▶ [PROBLEM REQUIREMENTS]:
In the material below, find each line holding the string "brick" and copy it.

▶ [RECORDS]:

**********

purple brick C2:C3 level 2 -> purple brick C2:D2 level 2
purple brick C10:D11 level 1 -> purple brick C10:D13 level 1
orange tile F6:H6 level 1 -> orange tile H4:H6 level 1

**********

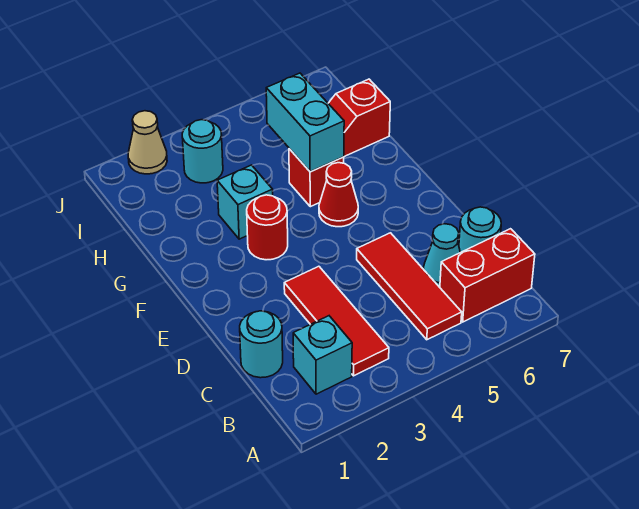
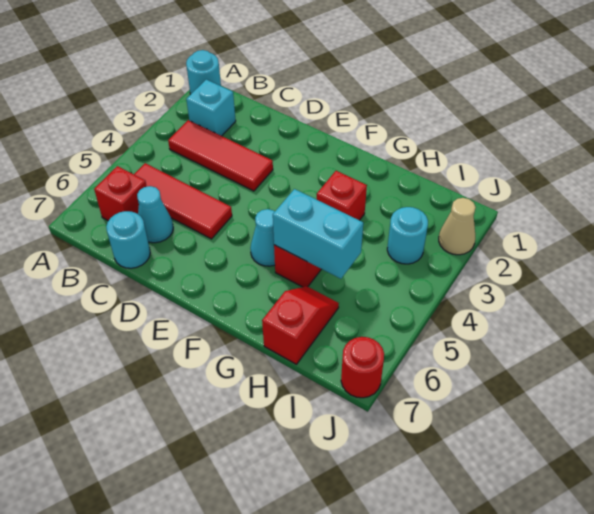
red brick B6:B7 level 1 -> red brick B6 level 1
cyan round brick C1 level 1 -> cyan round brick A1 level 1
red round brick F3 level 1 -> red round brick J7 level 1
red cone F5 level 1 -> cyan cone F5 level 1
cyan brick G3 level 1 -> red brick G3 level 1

**********

▶ [RESPONSE]:
purple brick C2:C3 level 2 -> purple brick C2:D2 level 2
purple brick C10:D11 level 1 -> purple brick C10:D13 level 1
red brick B6:B7 level 1 -> red brick B6 level 1
cyan round brick C1 level 1 -> cyan round brick A1 level 1
red round brick F3 level 1 -> red round brick J7 level 1
cyan brick G3 level 1 -> red brick G3 level 1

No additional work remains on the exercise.